**WORK INSTRUCTION:**
The job is to find each line of the records below that includes the word "VMID" and copy it.

Segment Start: SOURCE MATERIAL

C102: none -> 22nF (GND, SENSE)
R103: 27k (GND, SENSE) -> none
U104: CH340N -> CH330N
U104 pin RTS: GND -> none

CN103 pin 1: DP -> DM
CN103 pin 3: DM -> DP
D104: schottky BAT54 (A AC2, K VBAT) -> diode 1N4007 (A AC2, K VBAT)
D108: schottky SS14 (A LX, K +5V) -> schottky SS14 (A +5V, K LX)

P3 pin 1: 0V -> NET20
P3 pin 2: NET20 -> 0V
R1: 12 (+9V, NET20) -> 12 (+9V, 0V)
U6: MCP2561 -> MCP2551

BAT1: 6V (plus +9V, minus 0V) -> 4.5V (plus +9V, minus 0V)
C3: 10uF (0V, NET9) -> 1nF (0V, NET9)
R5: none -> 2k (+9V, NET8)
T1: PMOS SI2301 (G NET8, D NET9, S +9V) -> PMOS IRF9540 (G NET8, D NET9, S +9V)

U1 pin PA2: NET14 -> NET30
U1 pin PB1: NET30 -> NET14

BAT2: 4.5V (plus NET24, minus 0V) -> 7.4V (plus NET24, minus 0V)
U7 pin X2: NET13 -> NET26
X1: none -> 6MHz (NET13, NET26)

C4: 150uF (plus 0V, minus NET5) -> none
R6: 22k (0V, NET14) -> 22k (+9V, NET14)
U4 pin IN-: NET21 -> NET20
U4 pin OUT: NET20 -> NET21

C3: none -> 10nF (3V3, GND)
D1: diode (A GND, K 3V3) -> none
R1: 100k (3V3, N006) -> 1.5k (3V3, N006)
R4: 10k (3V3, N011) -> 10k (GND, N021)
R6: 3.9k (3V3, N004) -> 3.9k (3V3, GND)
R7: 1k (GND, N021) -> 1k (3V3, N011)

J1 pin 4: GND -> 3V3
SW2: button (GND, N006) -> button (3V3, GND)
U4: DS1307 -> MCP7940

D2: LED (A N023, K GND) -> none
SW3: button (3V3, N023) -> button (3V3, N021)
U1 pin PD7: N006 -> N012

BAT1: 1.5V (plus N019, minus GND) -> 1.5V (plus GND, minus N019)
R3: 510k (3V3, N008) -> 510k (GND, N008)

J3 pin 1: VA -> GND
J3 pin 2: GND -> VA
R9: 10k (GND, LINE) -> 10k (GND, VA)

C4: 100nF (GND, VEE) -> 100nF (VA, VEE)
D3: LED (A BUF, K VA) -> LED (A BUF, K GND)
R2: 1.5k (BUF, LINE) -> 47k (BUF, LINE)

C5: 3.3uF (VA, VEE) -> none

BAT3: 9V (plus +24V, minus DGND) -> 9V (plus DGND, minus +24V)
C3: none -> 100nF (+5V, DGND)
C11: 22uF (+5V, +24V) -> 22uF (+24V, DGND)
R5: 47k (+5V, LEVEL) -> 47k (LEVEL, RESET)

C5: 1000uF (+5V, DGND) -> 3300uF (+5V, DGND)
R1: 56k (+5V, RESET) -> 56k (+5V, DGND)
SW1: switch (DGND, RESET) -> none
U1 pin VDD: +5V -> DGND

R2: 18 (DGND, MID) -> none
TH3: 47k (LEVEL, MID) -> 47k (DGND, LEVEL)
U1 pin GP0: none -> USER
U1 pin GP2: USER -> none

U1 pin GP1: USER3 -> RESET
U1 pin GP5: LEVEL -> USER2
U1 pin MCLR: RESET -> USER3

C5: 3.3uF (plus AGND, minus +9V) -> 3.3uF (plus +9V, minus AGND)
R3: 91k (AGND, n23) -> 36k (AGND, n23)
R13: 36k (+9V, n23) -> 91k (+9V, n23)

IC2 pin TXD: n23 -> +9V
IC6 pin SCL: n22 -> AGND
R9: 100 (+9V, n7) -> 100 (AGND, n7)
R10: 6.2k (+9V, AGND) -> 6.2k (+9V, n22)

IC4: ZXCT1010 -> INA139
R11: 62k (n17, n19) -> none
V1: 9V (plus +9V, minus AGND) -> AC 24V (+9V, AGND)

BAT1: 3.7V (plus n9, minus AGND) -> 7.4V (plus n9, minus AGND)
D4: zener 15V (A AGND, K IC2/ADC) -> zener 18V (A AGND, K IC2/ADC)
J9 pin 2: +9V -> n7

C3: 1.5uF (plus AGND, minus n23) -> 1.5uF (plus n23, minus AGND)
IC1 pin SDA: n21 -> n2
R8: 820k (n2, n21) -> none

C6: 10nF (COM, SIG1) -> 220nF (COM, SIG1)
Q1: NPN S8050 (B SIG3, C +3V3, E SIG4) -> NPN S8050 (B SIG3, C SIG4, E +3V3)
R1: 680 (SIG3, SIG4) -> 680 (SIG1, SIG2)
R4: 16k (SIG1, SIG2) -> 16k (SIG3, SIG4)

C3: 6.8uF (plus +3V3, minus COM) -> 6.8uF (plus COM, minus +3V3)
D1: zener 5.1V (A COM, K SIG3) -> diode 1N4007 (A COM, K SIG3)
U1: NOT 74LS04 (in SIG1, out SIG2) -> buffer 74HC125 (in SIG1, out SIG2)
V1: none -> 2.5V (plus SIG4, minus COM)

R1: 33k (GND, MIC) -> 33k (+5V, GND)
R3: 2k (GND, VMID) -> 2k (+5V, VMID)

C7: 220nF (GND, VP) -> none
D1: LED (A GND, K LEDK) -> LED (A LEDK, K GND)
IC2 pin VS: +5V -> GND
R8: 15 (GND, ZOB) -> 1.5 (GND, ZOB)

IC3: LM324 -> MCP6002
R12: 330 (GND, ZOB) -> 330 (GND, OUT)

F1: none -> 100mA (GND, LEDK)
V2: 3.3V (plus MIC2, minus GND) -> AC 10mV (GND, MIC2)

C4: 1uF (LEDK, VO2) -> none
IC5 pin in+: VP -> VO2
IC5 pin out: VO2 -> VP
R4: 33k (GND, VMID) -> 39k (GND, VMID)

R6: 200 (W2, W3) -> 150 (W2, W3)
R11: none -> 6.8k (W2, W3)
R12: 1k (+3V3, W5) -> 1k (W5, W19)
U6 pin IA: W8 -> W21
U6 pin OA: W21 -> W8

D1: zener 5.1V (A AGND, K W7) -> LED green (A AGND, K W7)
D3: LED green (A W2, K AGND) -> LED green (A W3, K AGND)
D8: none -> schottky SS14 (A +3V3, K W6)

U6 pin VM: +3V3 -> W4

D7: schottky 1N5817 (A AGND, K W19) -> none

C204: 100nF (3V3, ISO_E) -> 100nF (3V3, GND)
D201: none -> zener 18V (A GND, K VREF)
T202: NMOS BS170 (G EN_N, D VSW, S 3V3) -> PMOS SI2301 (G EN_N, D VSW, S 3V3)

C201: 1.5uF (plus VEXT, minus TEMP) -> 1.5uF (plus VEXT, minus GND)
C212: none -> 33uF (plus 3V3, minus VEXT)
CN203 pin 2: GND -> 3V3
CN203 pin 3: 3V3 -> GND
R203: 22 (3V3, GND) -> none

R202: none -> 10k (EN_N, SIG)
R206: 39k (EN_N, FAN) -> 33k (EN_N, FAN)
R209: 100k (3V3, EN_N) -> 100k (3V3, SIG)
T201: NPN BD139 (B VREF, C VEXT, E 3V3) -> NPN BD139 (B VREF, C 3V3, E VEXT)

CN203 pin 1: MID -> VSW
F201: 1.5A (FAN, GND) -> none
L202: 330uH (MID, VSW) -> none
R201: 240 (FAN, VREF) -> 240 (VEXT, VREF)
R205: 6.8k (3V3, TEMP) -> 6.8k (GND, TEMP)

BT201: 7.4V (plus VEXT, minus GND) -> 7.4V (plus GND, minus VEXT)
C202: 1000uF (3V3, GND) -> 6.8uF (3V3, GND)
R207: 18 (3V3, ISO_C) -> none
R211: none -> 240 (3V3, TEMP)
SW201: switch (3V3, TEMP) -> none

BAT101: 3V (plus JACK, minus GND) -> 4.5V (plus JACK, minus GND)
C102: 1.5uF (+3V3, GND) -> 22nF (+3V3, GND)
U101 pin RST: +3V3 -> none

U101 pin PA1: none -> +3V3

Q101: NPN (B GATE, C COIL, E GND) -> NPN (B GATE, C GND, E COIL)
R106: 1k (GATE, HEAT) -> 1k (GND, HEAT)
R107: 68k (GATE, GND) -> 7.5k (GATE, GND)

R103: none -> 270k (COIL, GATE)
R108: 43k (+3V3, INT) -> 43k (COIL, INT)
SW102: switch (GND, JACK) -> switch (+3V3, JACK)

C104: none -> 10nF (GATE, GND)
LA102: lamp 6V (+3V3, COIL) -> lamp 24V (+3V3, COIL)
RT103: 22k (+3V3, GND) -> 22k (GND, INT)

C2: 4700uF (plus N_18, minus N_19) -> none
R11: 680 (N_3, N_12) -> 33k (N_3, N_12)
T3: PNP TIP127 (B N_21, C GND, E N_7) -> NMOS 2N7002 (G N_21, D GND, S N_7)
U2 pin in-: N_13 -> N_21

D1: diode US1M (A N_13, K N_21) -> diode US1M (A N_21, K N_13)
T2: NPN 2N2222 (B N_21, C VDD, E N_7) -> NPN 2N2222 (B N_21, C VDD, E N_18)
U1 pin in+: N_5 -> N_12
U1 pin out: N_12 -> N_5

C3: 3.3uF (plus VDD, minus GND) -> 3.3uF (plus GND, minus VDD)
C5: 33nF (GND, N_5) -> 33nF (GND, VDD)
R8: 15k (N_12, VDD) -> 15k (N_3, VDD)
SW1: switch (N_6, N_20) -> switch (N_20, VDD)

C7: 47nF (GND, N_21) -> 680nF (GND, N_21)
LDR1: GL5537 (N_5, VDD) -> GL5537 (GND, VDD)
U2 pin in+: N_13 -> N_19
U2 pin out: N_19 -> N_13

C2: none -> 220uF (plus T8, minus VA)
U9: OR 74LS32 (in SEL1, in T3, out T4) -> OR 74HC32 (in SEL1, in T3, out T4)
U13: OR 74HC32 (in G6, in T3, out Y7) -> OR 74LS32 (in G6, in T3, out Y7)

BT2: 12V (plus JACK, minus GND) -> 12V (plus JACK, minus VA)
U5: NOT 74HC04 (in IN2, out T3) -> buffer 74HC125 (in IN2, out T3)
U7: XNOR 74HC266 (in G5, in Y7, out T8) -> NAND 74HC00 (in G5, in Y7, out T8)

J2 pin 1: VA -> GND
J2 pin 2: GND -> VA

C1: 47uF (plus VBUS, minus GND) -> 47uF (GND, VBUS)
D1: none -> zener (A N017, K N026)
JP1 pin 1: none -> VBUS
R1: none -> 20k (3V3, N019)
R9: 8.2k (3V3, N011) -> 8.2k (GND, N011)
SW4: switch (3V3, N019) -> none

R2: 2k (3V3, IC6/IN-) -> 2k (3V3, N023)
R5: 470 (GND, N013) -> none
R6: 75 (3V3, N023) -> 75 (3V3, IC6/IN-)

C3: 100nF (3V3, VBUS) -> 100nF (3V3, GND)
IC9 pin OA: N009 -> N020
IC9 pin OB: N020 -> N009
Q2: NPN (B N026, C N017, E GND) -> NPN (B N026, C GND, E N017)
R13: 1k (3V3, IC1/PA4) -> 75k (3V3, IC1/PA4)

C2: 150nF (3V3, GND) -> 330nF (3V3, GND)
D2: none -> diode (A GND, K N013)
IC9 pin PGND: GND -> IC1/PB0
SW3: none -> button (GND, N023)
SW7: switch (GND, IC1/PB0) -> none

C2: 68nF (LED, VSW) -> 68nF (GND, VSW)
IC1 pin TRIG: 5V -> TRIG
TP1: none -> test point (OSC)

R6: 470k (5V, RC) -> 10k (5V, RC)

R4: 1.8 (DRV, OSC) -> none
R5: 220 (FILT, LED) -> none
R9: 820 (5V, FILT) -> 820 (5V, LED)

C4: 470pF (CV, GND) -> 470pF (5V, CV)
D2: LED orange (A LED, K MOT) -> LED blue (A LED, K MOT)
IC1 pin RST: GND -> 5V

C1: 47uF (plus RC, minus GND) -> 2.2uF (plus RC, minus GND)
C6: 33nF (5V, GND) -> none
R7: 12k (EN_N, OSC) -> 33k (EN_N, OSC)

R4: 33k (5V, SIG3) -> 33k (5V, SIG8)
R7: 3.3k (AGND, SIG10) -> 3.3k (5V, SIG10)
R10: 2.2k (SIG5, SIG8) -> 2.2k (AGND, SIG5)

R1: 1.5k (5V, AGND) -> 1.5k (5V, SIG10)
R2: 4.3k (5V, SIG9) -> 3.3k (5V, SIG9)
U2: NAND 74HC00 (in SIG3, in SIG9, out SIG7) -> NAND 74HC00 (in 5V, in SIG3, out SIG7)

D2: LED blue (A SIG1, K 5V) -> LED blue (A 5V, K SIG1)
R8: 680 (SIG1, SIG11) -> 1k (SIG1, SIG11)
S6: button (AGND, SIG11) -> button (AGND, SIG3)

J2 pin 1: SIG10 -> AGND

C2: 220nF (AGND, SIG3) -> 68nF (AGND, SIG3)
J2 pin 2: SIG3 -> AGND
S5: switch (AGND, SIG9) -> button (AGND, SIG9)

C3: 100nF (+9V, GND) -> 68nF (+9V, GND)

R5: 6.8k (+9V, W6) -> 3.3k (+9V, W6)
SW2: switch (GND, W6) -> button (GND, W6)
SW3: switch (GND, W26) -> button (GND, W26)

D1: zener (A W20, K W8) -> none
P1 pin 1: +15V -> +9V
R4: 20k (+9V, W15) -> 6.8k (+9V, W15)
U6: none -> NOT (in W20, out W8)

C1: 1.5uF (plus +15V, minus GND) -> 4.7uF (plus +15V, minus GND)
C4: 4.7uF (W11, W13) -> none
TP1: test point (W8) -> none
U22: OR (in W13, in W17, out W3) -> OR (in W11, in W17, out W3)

Segment End: SOURCE MATERIAL

**WRITTEN ANSWER:**
R3: 2k (GND, VMID) -> 2k (+5V, VMID)
R4: 33k (GND, VMID) -> 39k (GND, VMID)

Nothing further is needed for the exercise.